— Dataset content —
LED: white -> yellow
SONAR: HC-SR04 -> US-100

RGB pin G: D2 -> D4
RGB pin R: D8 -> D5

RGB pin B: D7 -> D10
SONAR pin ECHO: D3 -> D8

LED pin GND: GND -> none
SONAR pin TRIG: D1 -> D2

— Problem —
Only these are to be transcribed: the line with "SONAR: HC-SR04 -> US-100" and every line after it through the last line of the entries, each exactly.

— Solved exercise —
SONAR: HC-SR04 -> US-100

RGB pin G: D2 -> D4
RGB pin R: D8 -> D5

RGB pin B: D7 -> D10
SONAR pin ECHO: D3 -> D8

LED pin GND: GND -> none
SONAR pin TRIG: D1 -> D2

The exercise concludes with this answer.